TO DO: Read the lines of the data below and retrieve those with "turned".

Collection entries:
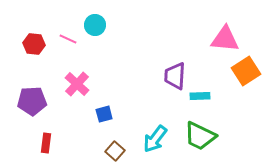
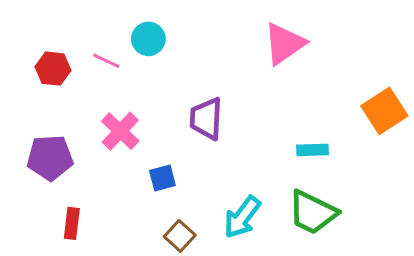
pink triangle: (225, 39) -> (284, 44), moved, turned -40
purple trapezoid: (175, 76) -> (206, 119), moved

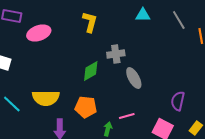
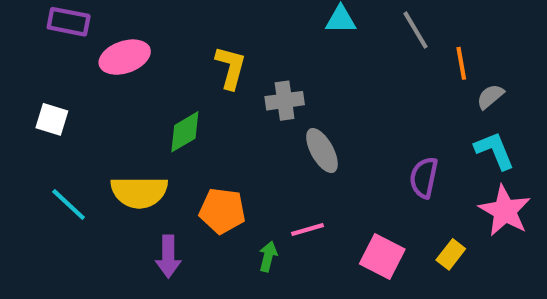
yellow L-shape: (90, 22) -> (231, 67), moved
green diamond: (91, 71) -> (185, 132), moved
purple semicircle: (178, 101) -> (424, 178), moved

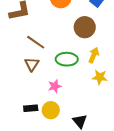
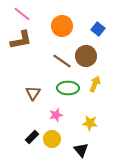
brown line: (36, 42) -> (62, 61), moved
yellow star: (100, 77) -> (90, 123), moved
black rectangle: (31, 108) -> (32, 137), turned -40

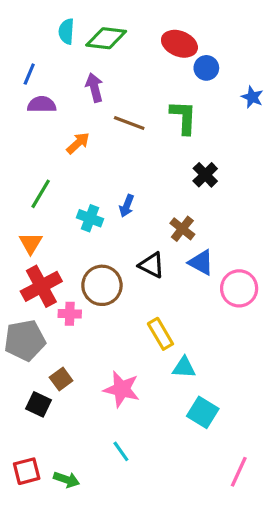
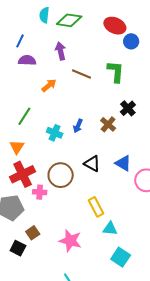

WRITTEN SOLUTION:
pink triangle: (225, 39) -> (284, 44), moved, turned -40
black rectangle: (31, 108) -> (32, 137), turned -40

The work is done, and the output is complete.